[Revision tracking records]

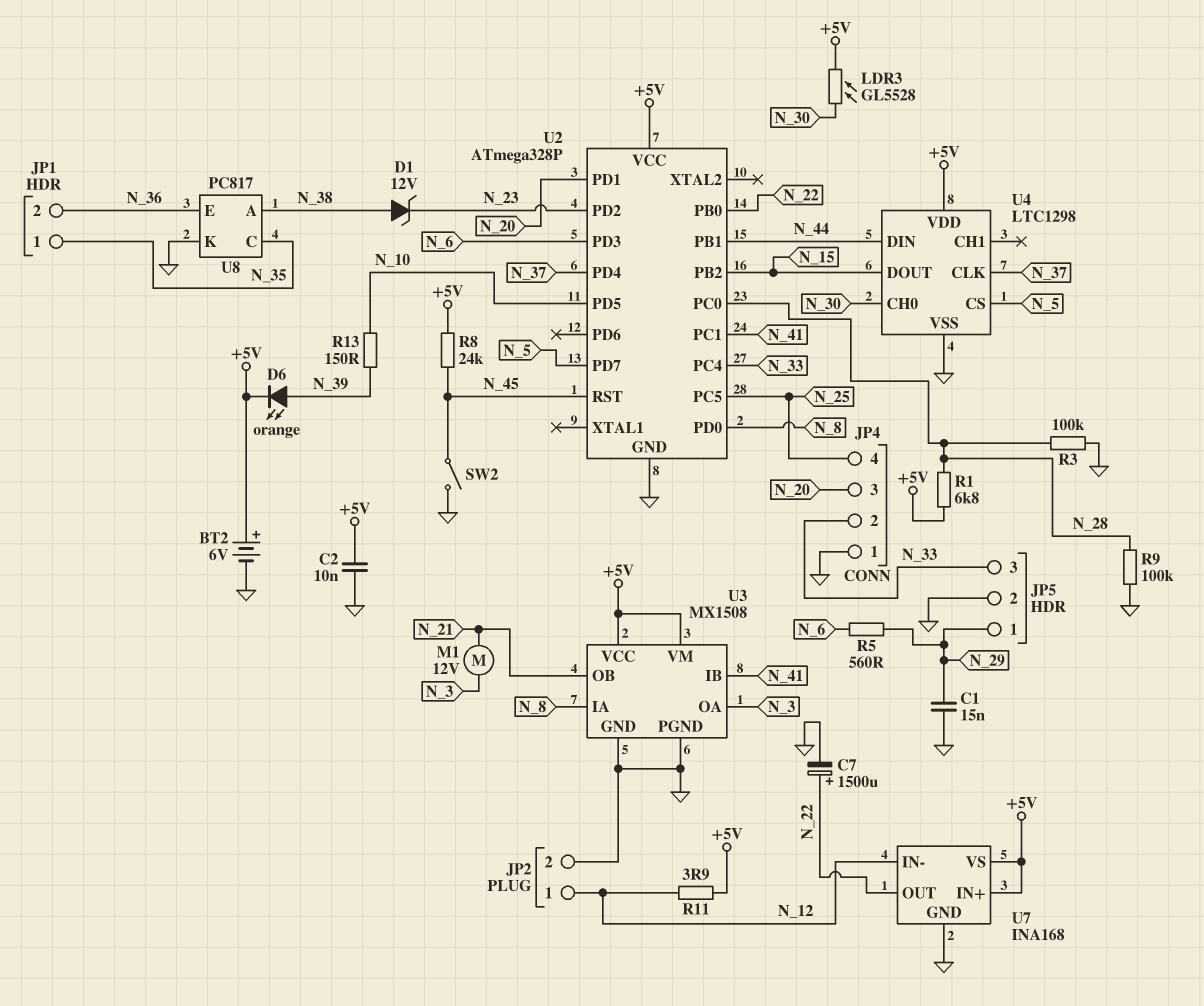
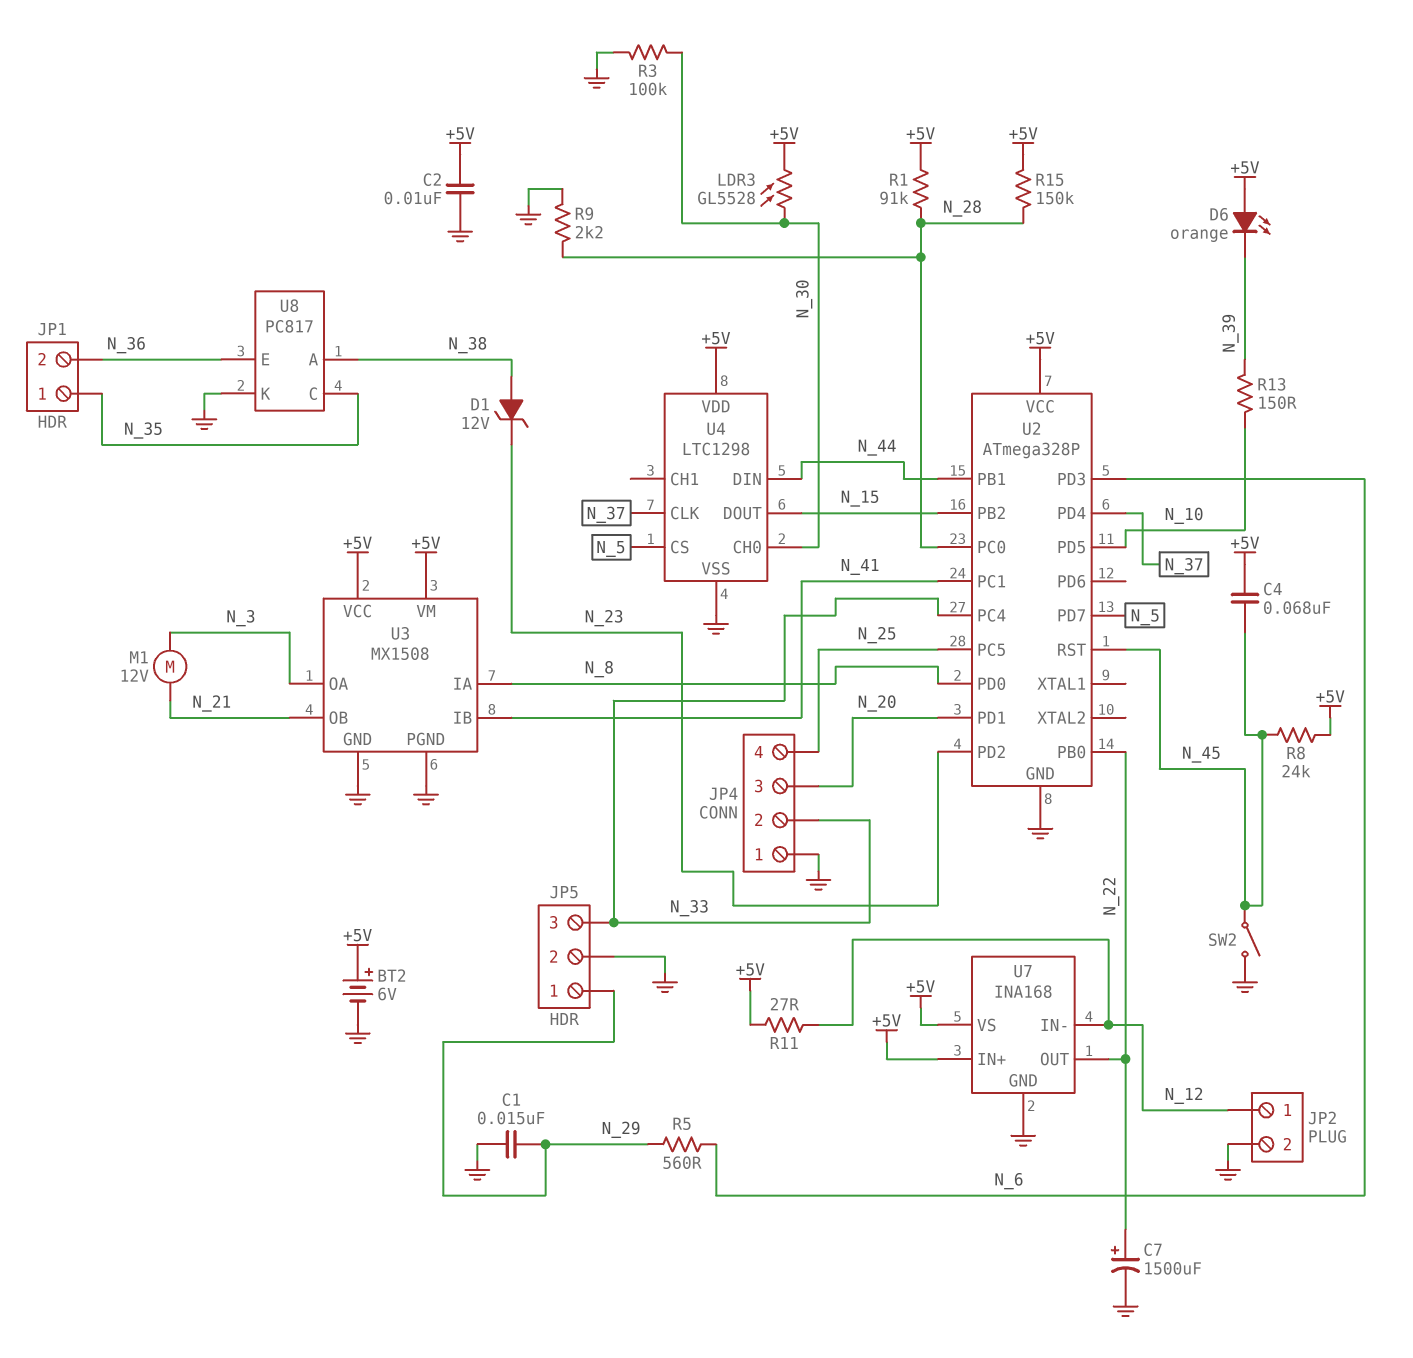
C4: none -> 68nF (+5V, N_45)
D6: LED orange (A N_39, K +5V) -> LED orange (A +5V, K N_39)
R1: 6.8k (+5V, N_28) -> 91k (+5V, N_28)
R3: 100k (GND, N_28) -> 100k (GND, N_30)
R9: 100k (GND, N_28) -> 2.2k (GND, N_28)
R11: 3.9 (+5V, N_12) -> 27 (+5V, N_12)
R15: none -> 150k (+5V, N_28)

- [PROMPT]: Return each line from the records that includes the word "none".

- [RESPONSE TO THIS EXERCISE]:
C4: none -> 68nF (+5V, N_45)
R15: none -> 150k (+5V, N_28)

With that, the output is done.